_Material provided_
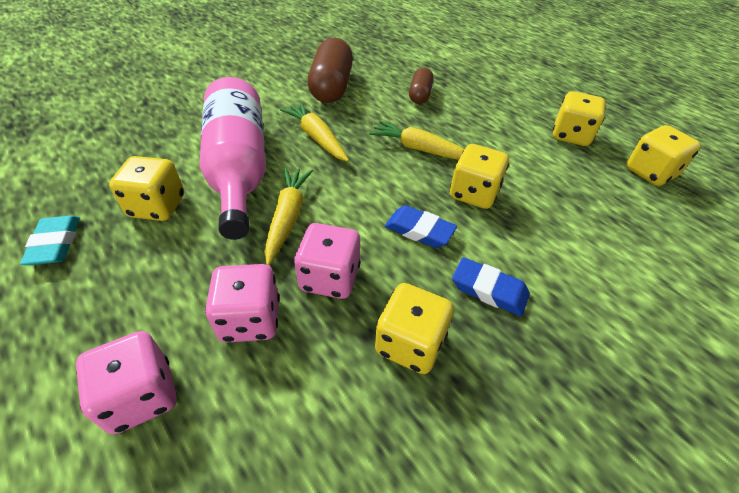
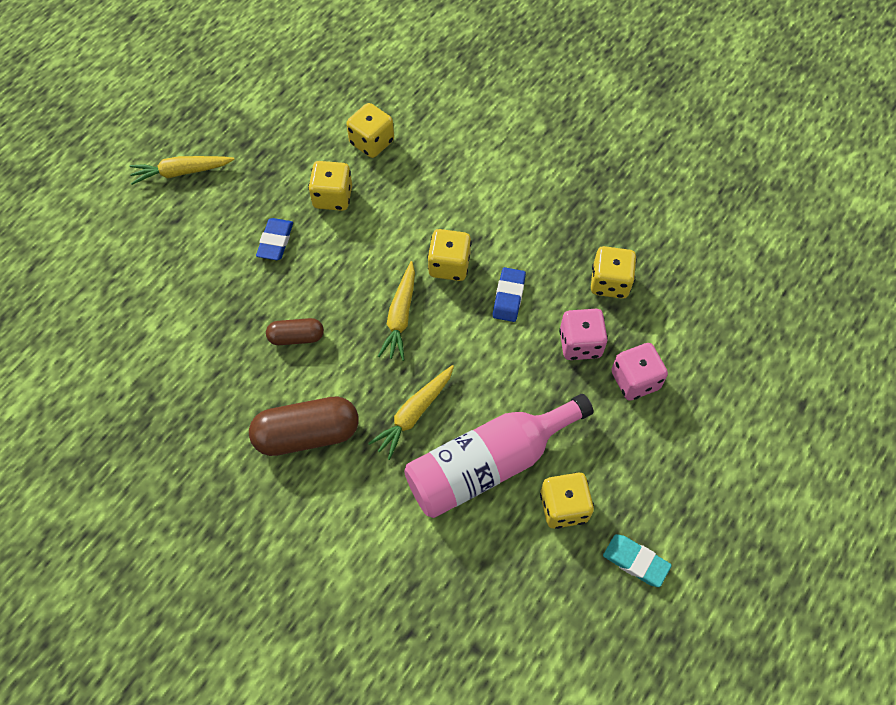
camera: 105 degrees left, 15 degrees up
turquoise eraser [20,215,80,265] -> turquoise eraser turned 60 degrees clockwise [603,534,672,587]
pink dice [76,331,177,434] -> none
yellow carrot [264,167,313,265] -> yellow carrot moved to [130,156,235,185]
blue eraser [452,257,530,316] -> blue eraser moved to [256,218,293,260]

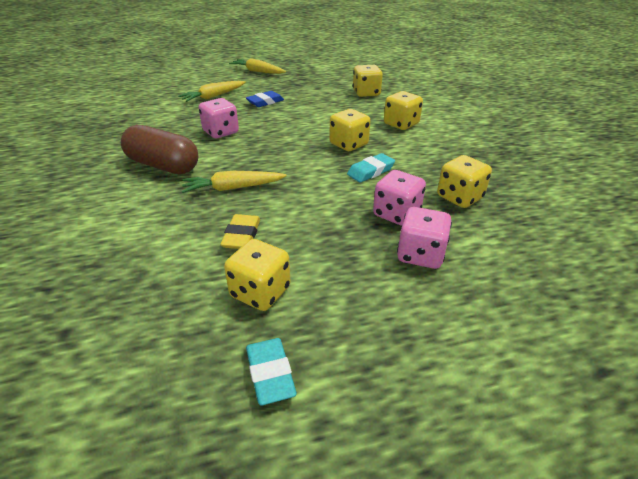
camera: 40 degrees right, 25 degrees down
brown capsule [266,318,324,345] -> pink dice [199,98,239,138]
yellow dice [308,161,352,211] -> yellow dice moved to [384,91,423,130]
yellow carrot [378,261,415,361] -> yellow carrot moved to [178,81,246,102]
pink bottle [404,394,593,518] -> yellow eraser [220,214,260,249]
blue eraser [493,267,526,322] -> turquoise eraser [347,153,395,183]

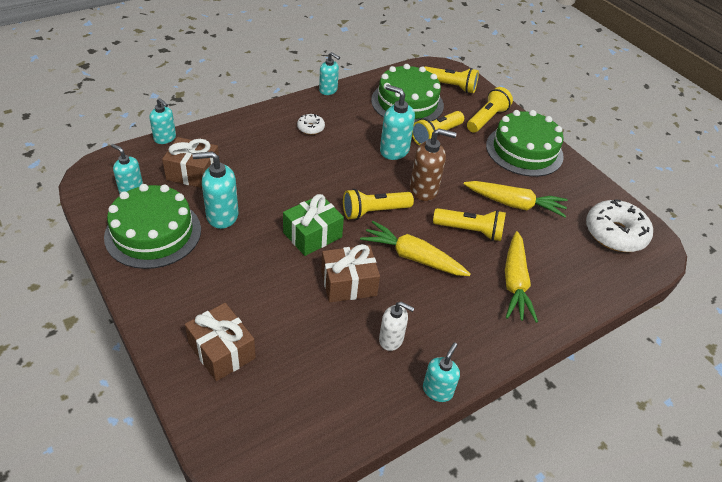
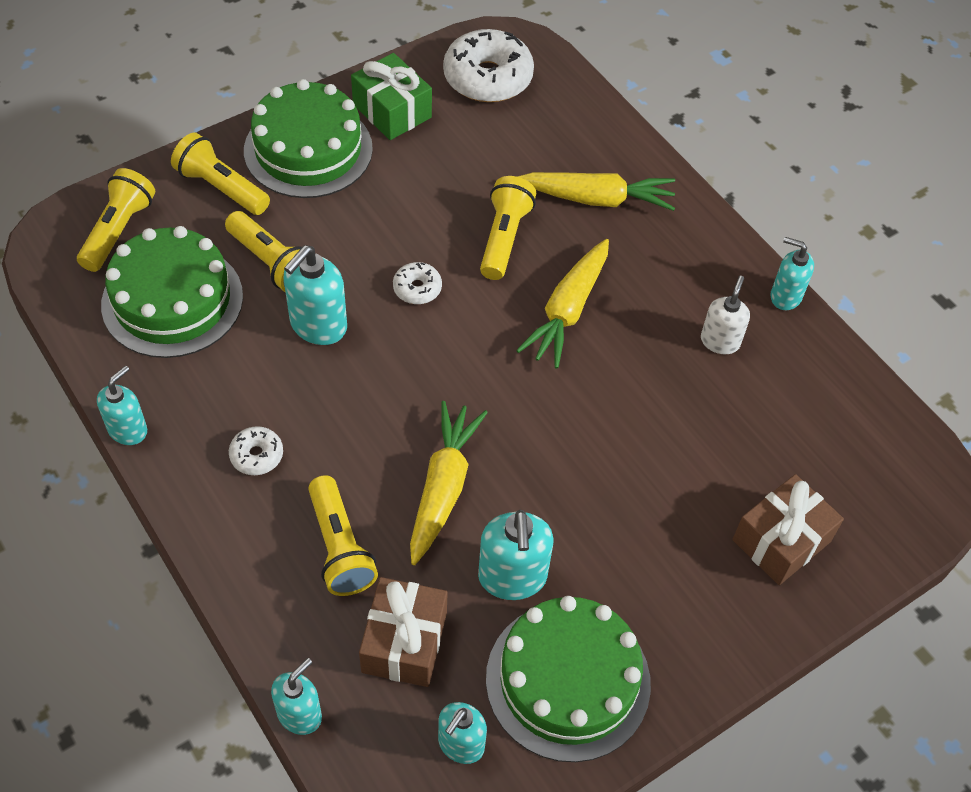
camera: 90 degrees left, 10 degrees up
green gift [283,194,344,256] -> green gift moved to [351,53,432,140]
brown gift [321,244,380,303] -> none
yellow flashlight [343,189,414,220] -> yellow flashlight moved to [308,475,378,596]
brown soap dispenser [410,128,457,201] -> white donut [393,262,442,304]
yellow carrot [464,181,568,218] -> yellow carrot moved to [410,401,488,565]

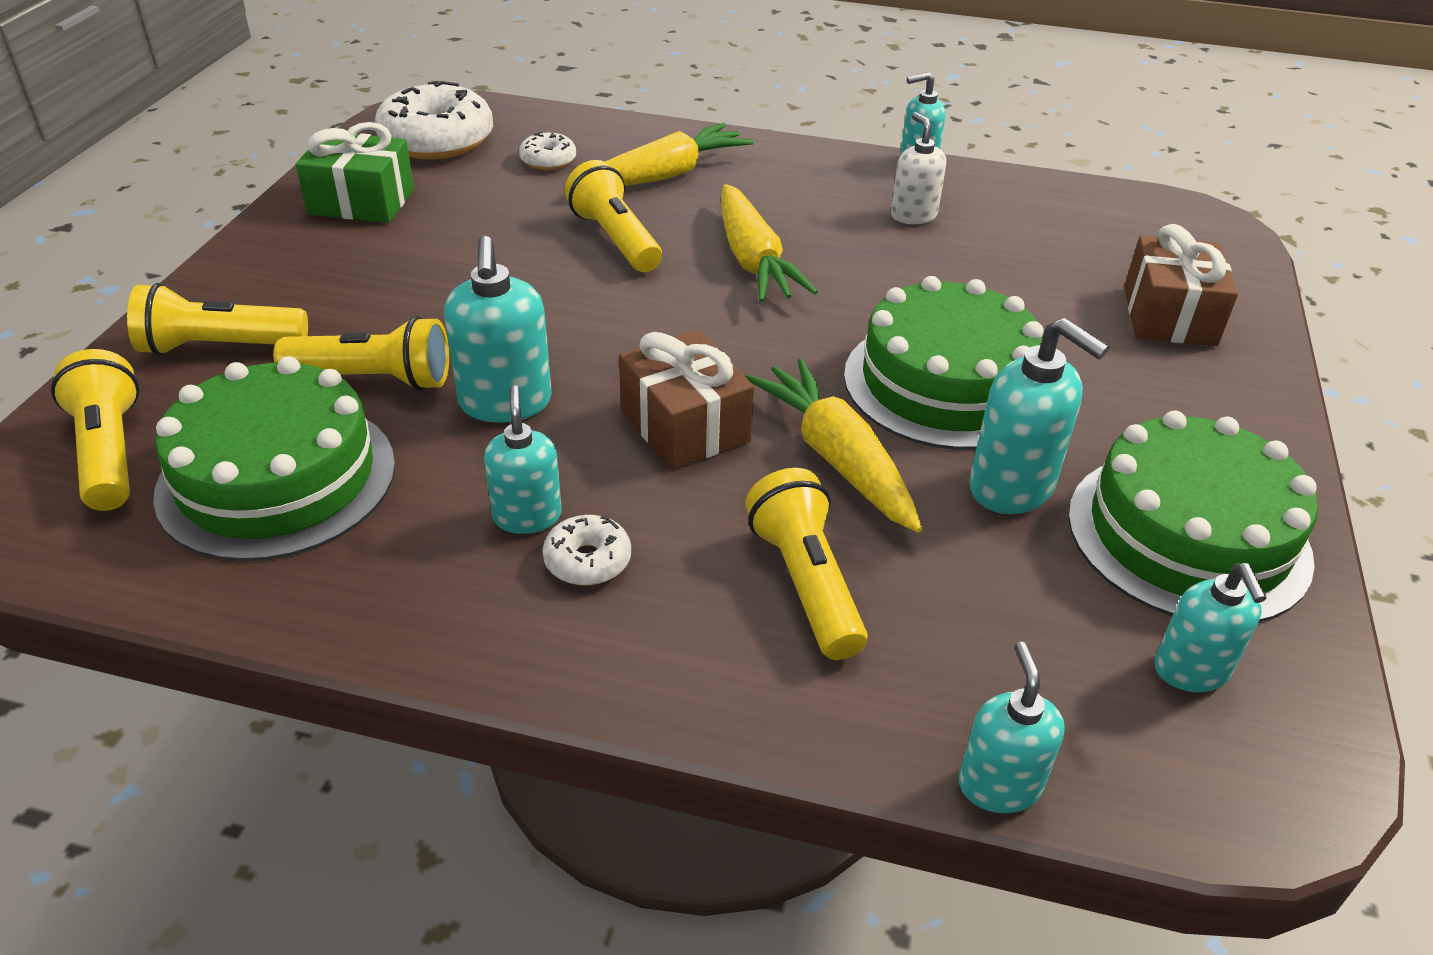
camera: 40 degrees left, 15 degrees down
turquoise soap dispenser [97,366,147,445] -> turquoise soap dispenser moved to [484,385,562,534]
green cake [244,79,373,198] -> green cake moved to [844,276,1044,450]
yellow flashlight [308,475,378,596] -> yellow flashlight turned 135 degrees counterclockwise [745,468,868,660]
brown gift [359,577,448,687] -> brown gift moved to [619,329,754,470]
white donut [393,262,442,304] -> white donut moved to [519,132,576,170]

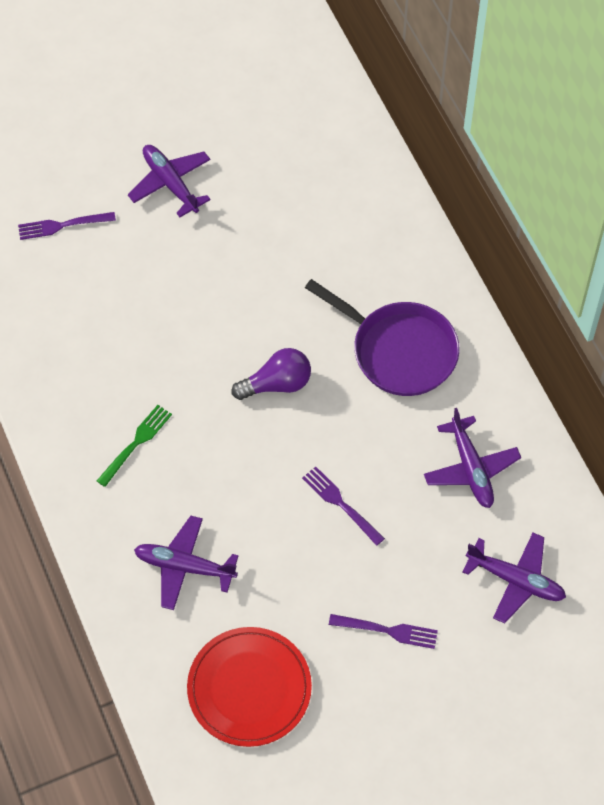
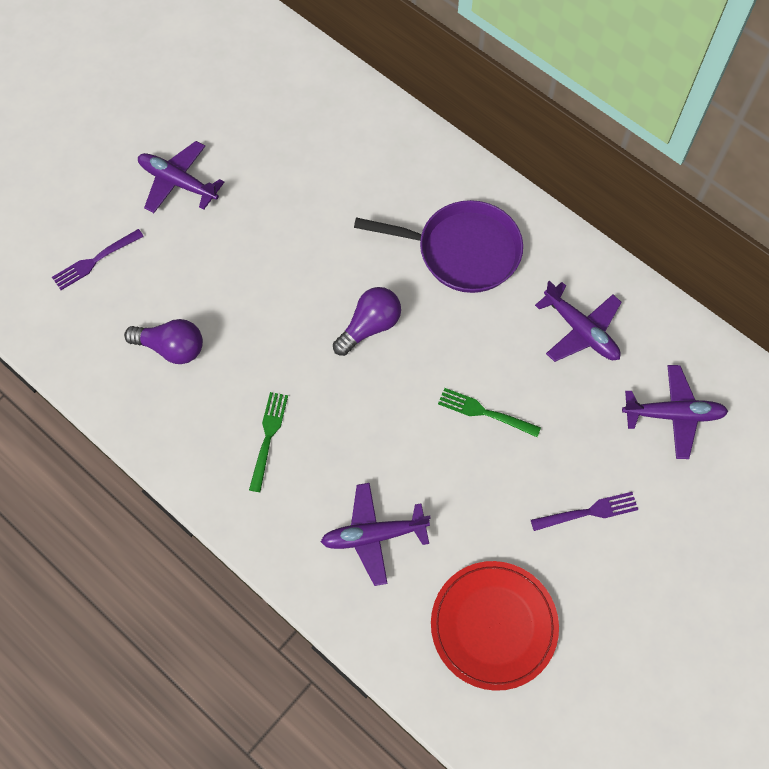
camera: 25 degrees left, 5 degrees up
purple fork [302,466,385,546] -> green fork [438,388,541,437]
none -> purple light bulb [124,319,203,364]

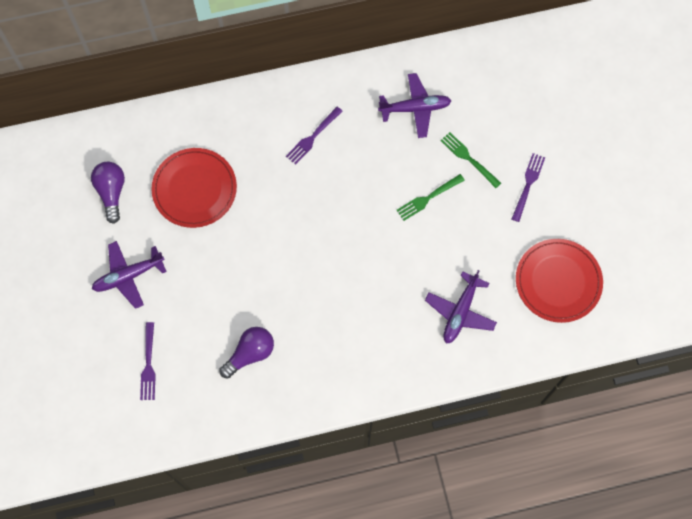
camera: 55 degrees left, 5 degrees up
green fork [249,392,288,492] -> green fork moved to [440,132,501,188]
purple light bulb [333,287,401,356] -> purple light bulb moved to [91,162,125,224]
purple pan [354,200,523,293] -> purple fork [286,107,343,165]
purple plane [622,365,728,459] -> none
none -> red plate [151,148,237,228]

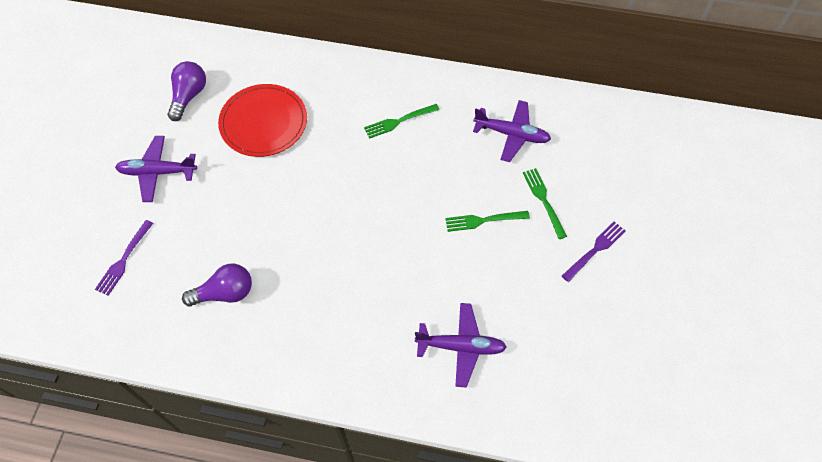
camera: 25 degrees right, 10 degrees down
purple fork [286,107,343,165] -> green fork [364,104,440,139]
purple plane [425,270,497,344] -> purple plane turned 135 degrees counterclockwise [415,303,507,388]
red plate [516,239,603,323] -> none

_What is being asked_
Copy, word for word, the entries above from the first line to the line that holds "pink bottle [404,394,593,518]". Drop the pictures.

_Exercise answer_
camera: 105 degrees left, 15 degrees up
turquoise eraser [20,215,80,265] -> turquoise eraser turned 60 degrees clockwise [603,534,672,587]
pink dice [76,331,177,434] -> none
yellow carrot [264,167,313,265] -> yellow carrot moved to [130,156,235,185]
blue eraser [452,257,530,316] -> blue eraser moved to [256,218,293,260]

camera: 40 degrees right, 25 degrees down
brown capsule [266,318,324,345] -> pink dice [199,98,239,138]
yellow dice [308,161,352,211] -> yellow dice moved to [384,91,423,130]
yellow carrot [378,261,415,361] -> yellow carrot moved to [178,81,246,102]
pink bottle [404,394,593,518] -> yellow eraser [220,214,260,249]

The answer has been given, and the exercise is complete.